▸ **EXERCISE REQUIREMENTS**: Collect every line in the listing that contains the string "kern", with case counting.
== RECORDS SUPPLIED
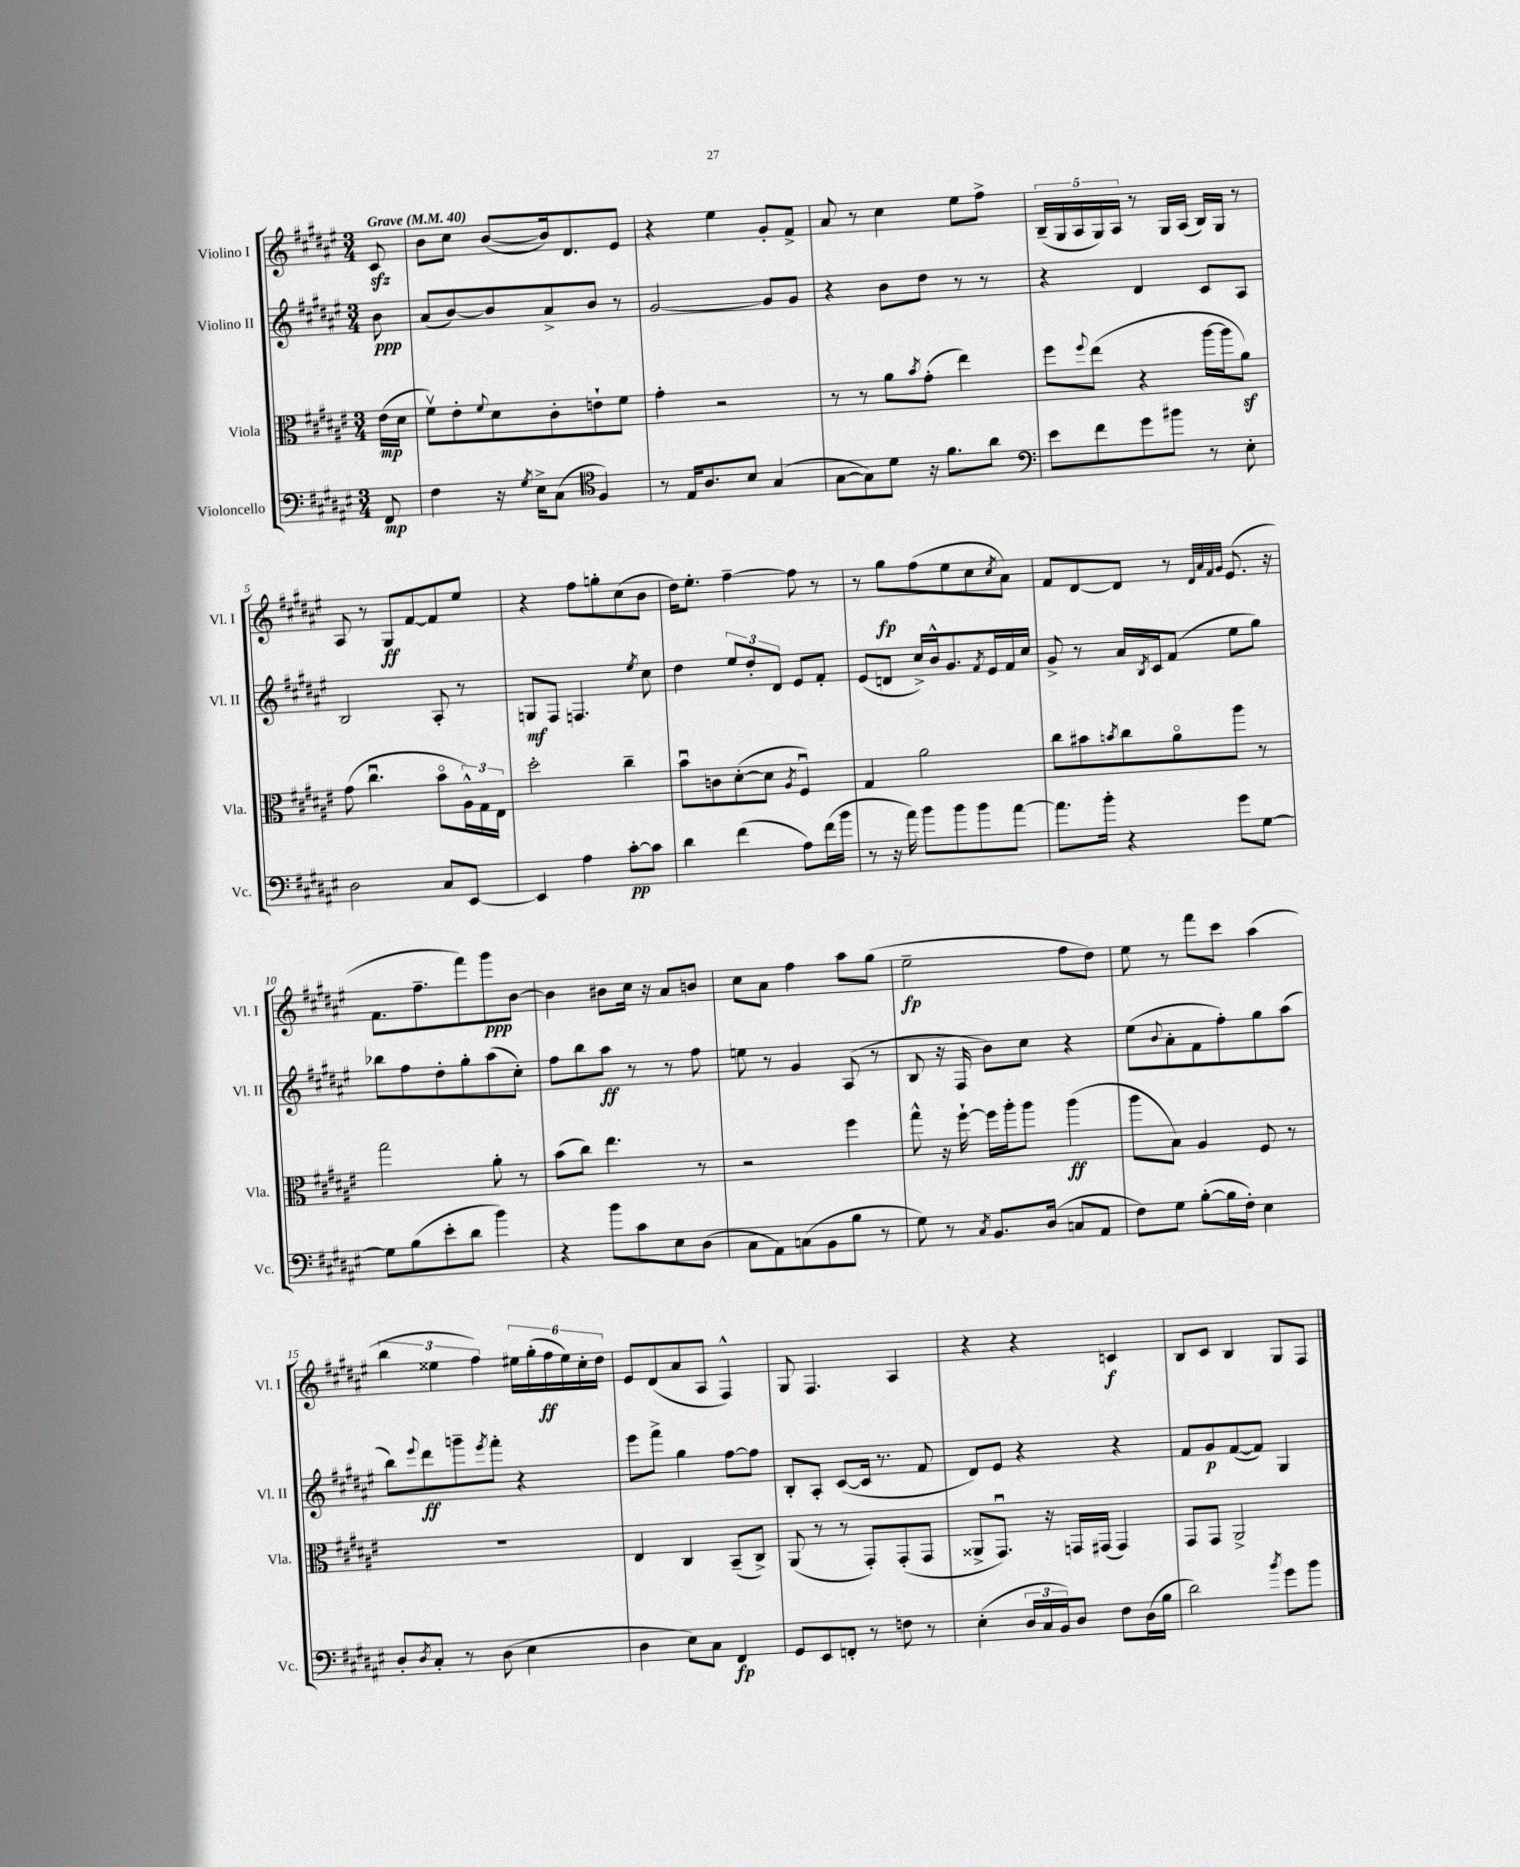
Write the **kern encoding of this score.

**kern	**dynam	**kern	**dynam	**kern	**dynam	**kern	**dynam
*part4	*part4	*part3	*part3	*part2	*part2	*part1	*part1
*staff4	*staff4	*staff3	*staff3	*staff2	*staff2	*staff1	*staff1
*I"Violoncello	*	*I"Viola	*	*I"Violino II	*	*I"Violino I	*
*I'Vc.	*	*I'Vla.	*	*I'Vl. II	*	*I'Vl. I	*
*clefF4	*	*clefC3	*	*clefG2	*	*clefG2	*
*k[f#c#g#d#a#e#]	*	*k[f#c#g#d#a#e#]	*	*k[f#c#g#d#a#e#]	*	*k[f#c#g#d#a#e#]	*
*M3/4	*	*M3/4	*	*M3/4	*	*M3/4	*
*MM40	*	*MM40	*	*MM40	*	*MM40	*
=	=	=	=	=	=	=	=
!	!	!	!	!	!	!LO:TX:a:B:t=Grave	!
8FF#/	mp	(16e#\LL	mp	8b\	ppp	8c#zz/	.
.	.	16d#\JJ	.	.	.	.	.
=1	=1	=1	=1	=1	=1	=1	=1
4F#\	.	8f#v\L)	.	(8a#/L	.	8b\L	.
.	.	8e#'\	.	[8b/)	.	8cc#\J	.
.	.	8qqf#/	.	.	.	.	.
16r	.	8d#\	.	8b/]	.	([8b/L	.
8qG#/	.	.	.	.	.	.	.
16E#^\KL	.	.	.	.	.	.	.
(8C#\J	.	8c#'\	.	8a#^/	.	16b/k])	.
.	.	.	.	.	.	8.d#/	.
*clefC4	*	*	*	*	*	*	*
4F#/)	.	8en`\	.	8b/J	.	.	.
.	.	8f#\J	.	8r	.	8e#/J	.
=2	=2	=2	=2	=2	=2	=2	=2
8r	.	4g#'\	.	[2g#/	.	4r	.
16E#/KL	.	.	.	.	.	.	.
8.A#/	.	.	.	.	.	.	.
.	.	2r	.	.	.	4ee#\	.
8B/J	.	.	.	.	.	.	.
(4G#/	.	.	.	8g#/L]	.	8g#'/L	.
.	.	.	.	8g#/J	.	8f#^/J	.
=3	=3	=3	=3	=3	=3	=3	=3
[8G#\L	.	8r	.	4r	.	8a#/	.
8G#\])	.	8r	.	.	.	8r	.
8d#\J	.	8a#\L	.	8b\L	.	4cc#\	.
.	.	8qb/	.	.	.	.	.
16r	.	(8g#'\J	.	8dd#\J	.	.	.
8.f#\L	.	.	.	.	.	.	.
.	.	4ee#\)	.	8r	.	8ee#\L	.
8a#\J	.	.	.	8r	.	8ff#^\J	.
=4	=4	=4	=4	=4	=4	=4	=4
*clefF4	*	*	*	*	*	*	*
8e#\L	.	8ff#\L	.	4r	.	(20B~/LL	.
.	.	.	.	.	.	20G#/	.
.	.	.	.	.	.	20A#/	.
.	.	8qqff#/	.	.	.	.	.
8f#\	.	(8ee#\J	.	.	.	.	.
.	.	.	.	.	.	20G#/)	.
.	.	.	.	.	.	20A#/JJ	.
8g#\	.	4r	.	4d#/	.	8r	.
8b#X\J	.	.	.	.	.	16G#/LL	.
.	.	.	.	.	.	(16A#/JJ	.
8r	.	[16aa#\LL	.	8c#/L	.	16B/LL)	.
.	.	16aa#\J]	.	.	.	16G#/JJ	.
8E#'\	.	8a#z\J)	.	8A#/J	.	8r	.
!!LO:LB:g=z
=5	=5	=5	=5	=5	=5	=5	=5
2D#\	.	(8g#\	.	2B/	.	8A#/	.
.	.	4.cc#u\	.	.	.	8r	.
.	.	.	.	.	.	8G#/L	ff
.	.	.	.	.	.	[8f#/	.
8C#/L	.	8b\L	.	8A#'/	.	8f#/]	.
[8EE#/J	.	24A#^^\L)	.	8r	.	8ee#/J	.
.	.	24G#\	.	.	.	.	.
.	.	24E#\JJ	.	.	.	.	.
=6	=6	=6	=6	=6	=6	=6	=6
4EE#/]	.	2dd#'\	.	8Gn/L	mf	4r	.
.	.	.	.	8F#/J	.	.	.
4A#\	.	.	.	4.Fn/	.	8ff#\L	.
.	.	.	.	.	.	8ggn'\	.
[8c#'\L	pp	4cc#~\	.	.	.	(8cc#\	.
.	.	.	.	8qee#/	.	.	.
8c#\J]	.	.	.	8cc#\	.	8b\J	.
=7	=7	=7	=7	=7	=7	=7	=7
4d#\	.	8bu\L	.	4dd#\	.	16dd#\KL)	.
.	.	.	.	.	.	8.ee#'\J	.
.	.	8cn\	.	.	.	.	.
(4f#\	.	([8d#'\	.	12ee#/L	.	[4ff#~\	.
.	.	.	.	12dd#'/	.	.	.
.	.	8d#\J]	.	.	.	.	.
.	.	.	.	12d#/J	.	.	.
.	.	8qA#/	.	.	.	.	.
8A#\L)	.	4F#u/)	.	8e#/L	.	8ff#\]	.
(16f#\L	.	.	.	8f#'/J	.	8r	.
16b\JJ	.	.	.	.	.	.	.
=8	=8	=8	=8	=8	=8	=8	=8
8r	.	4G#/	.	(8e#/L	.	8r	.
16r	.	.	.	8dn/J	.	8gg#\L	fp
16a#\)	.	.	.	.	.	.	.
8b\L	.	2a#\	.	16cc#^/LL)	.	(8ff#\	.
.	.	.	.	16b^^/J	.	.	.
8b\	.	.	.	8.g#/	.	8ee#\	.
8b\	.	.	.	.	.	8cc#\	.
.	.	.	.	8qf#/	.	.	.
.	.	.	.	16e#/L	.	.	.
.	.	.	.	.	.	8qcc#/	.
[8a#\J	.	.	.	16f#/	.	8a#\J)	.
.	.	.	.	16cc#/JJ	.	.	.
=9	=9	=9	=9	=9	=9	=9	=9
8.a#\L]	.	8cc#\L	.	8g#^/	.	8f#/L	.
.	.	8b#X\	.	8r	.	[8d#/	.
16b'\Jk	.	.	.	.	.	.	.
.	.	8qbn/	.	.	.	.	.
4r	.	8cc#\	.	16a#/LL	.	8d#/J]	.
.	.	.	.	8qB/	.	.	.
.	.	.	.	16c#/J	.	.	.
.	.	8a#\	.	(8f#/J	.	8r	.
.	.	.	.	.	.	32qqd#/LLL	.
.	.	.	.	.	.	32qqa#/	.
.	.	.	.	.	.	32qqf#/	.
.	.	.	.	.	.	32qqg#/JJJ	.
8g#\L	.	8aa#\J	.	8ee#\L	.	(8.e#/	.
[8G#\J	.	8r	.	8gg#\J)	.	.	.
.	.	.	.	.	.	16r	.
!!LO:LB:g=z
=10	=10	=10	=10	=10	=10	=10	=10
8G#\L]	.	2gg#\	.	8bb-X\L	.	8.f#\L	.
(8B\	.	.	.	8ff#\	.	.	.
.	.	.	.	.	.	8.ff#~\	.
8e#'\	.	.	.	8dd#'\	.	.	.
8d#\J	.	.	.	8gg#'\	.	8fff#\)	.
4b\)	.	8a#'\	.	(8aa#\	.	8ggg#\	ppp
.	.	8r	.	8cc#'\J)	.	[8b\J	.
=11	=11	=11	=11	=11	=11	=11	=11
4r	.	(8b\L	.	8ff#\L	.	4b\]	.
.	.	8cc#\J)	.	8bb\	.	.	.
8b\L	.	4.ee#\	.	8aa#\J	ff	8b#X\L	.
8c#\	.	.	.	8r	.	16cc#\Jk	.
.	.	.	.	.	.	16r	.
8E#\	.	.	.	8r	.	8a#/L	.
(8D#\J	.	8r	.	8ff#\	.	8bn/J	.
=12	=12	=12	=12	=12	=12	=12	=12
8C#\L	.	2r	.	8een\	.	8cc#\L	.
8AA#\)	.	.	.	8r	.	8a#\J	.
(8Cn\	.	.	.	4g#/	.	4ff#\	.
8BB\	.	.	.	.	.	.	.
8B\J	.	4ff#\	.	(8A#/	.	8aa#\L	.
8r	.	.	.	8r	.	(8gg#\J	.
=13	=13	=13	=13	=13	=13	=13	=13
8G#\)	.	8gg#^^\	.	8B/	.	2ee#~\	fp
8r	.	16r	.	16r	.	.	.
.	.	[16ff#`\	.	16F#/	.	.	.
8qC#/	.	.	.	.	.	.	.
8.BB/L	.	16ff#\LL]	.	8b\L)	.	.	.
.	.	16aa#'\J	.	.	.	.	.
.	.	8aa#\J	.	8cc#\J	.	.	.
(16D#/Jk	.	.	.	.	.	.	.
8Cn/L	.	(4aa#\	ff	4r	.	8ff#\L	.
8AA#/J	.	.	.	.	.	8dd#\J)	.
=14	=14	=14	=14	=14	=14	=14	=14
8F#\L)	.	8aa#\L	.	(8ee#\L	.	8ee#\	.
.	.	.	.	8qqb/	.	.	.
8G#\J	.	8B\J)	.	8a#'\	.	8r	.
([8B'\L	.	4A#/	.	8f#\	.	8fff#\L	.
16B\L]	.	.	.	8ff#'\)	.	8ccc#\J	.
16F#'\JJ)	.	.	.	.	.	.	.
4E#\	.	8F#/	.	8gg#\	.	(4aa#\	.
.	.	8r	.	(8aa#\J	.	.	.
!!LO:LB:g=z
=15	=15	=15	=15	=15	=15	=15	=15
8D#'/L	.	2.r	.	8bb\L)	.	6bb\	.
8qD#/	.	.	.	8qqeee#/	.	.	.
8C#'/J	.	.	.	8ddd#\	ff	.	.
.	.	.	.	.	.	6ee##X\	.
8r	.	.	.	8gggn~\	.	.	.
.	.	.	.	.	.	6ff#\)	.
.	.	.	.	8qeee#/	.	.	.
(8D#\	.	.	.	8fff#'\J	.	.	.
4E#\	.	.	.	4r	.	24ee#X\LL	.
.	.	.	.	.	.	(24gg#'\	.
.	.	.	.	.	.	24ff#\	ff
.	.	.	.	.	.	24ee#\)	.
.	.	.	.	.	.	24cc#'\	.
.	.	.	.	.	.	24dd#\JJ	.
=16	=16	=16	=16	=16	=16	=16	=16
4D#\	.	4E#/	.	8eee#\L	.	8e#/L	.
.	.	.	.	8fff#^\J	.	(8d#/	.
8E#\L)	.	4C#/	.	4gg#\	.	8a#/	.
8C#\J	.	.	.	.	.	8A#/J	.
4FF#/	fp	(8BB~/L	.	[8ff#\L	.	4F#^^/)	.
.	.	8C#^/J)	.	8ff#\J]	.	.	.
=17	=17	=17	=17	=17	=17	=17	=17
8GG#/L	.	(8AA#/	.	8B'/L	.	8G#/	.
8EE#/	.	8r	.	8A#'/J	.	4.F#/	.
8FFn'/J	.	8r	.	([8c#/L	.	.	.
8r	.	8GG#'/L)	.	16c#/Jk]	.	.	.
.	.	.	.	8.r	.	.	.
8Fn\	.	(8GG#'/	.	.	.	4A#/	.
8r	.	8GG#/J	.	8f#/	.	.	.
=18	=18	=18	=18	=18	=18	=18	=18
(4E#'\	.	8AA##X^/L	.	8d#/L)	.	4r	.
.	.	8.GG#u/J)	.	8e#/J	.	.	.
24D#/LL	.	.	.	4r	.	4r	.
24C#/	.	.	.	.	.	.	.
.	.	16r	.	.	.	.	.
24BB/J)	.	.	.	.	.	.	.
8D#/J	.	16GGn/LL	.	.	.	.	.
.	.	(16GG#X/JJ	.	.	.	.	.
8F#\L	.	4GG#/)	.	4r	.	4cn/	f
(16D#\L	.	.	.	.	.	.	.
16B\JJ	.	.	.	.	.	.	.
=19	=19	=19	=19	=19	=19	=19	=19
2d#\)	.	8GG#/L	.	8f#/L	.	8B/L	.
.	.	8GG#/J	.	8g#/	p	8c#/J	.
.	.	2AA#^/	.	([8f#/	.	4B/	.
.	.	.	.	8f#/J])	.	.	.
8qb/	.	.	.	.	.	.	.
8g#\L	.	.	.	4G#/	.	8G#/L	.
8b\J	.	.	.	.	.	8F#/J	.
==	==	==	==	==	==	==	==
*-	*-	*-	*-	*-	*-	*-	*-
====
▸ **FINISHED ANSWER**:
Write the **kern encoding of this score.
**kern	**dynam	**kern	**dynam	**kern	**dynam	**kern	**dynam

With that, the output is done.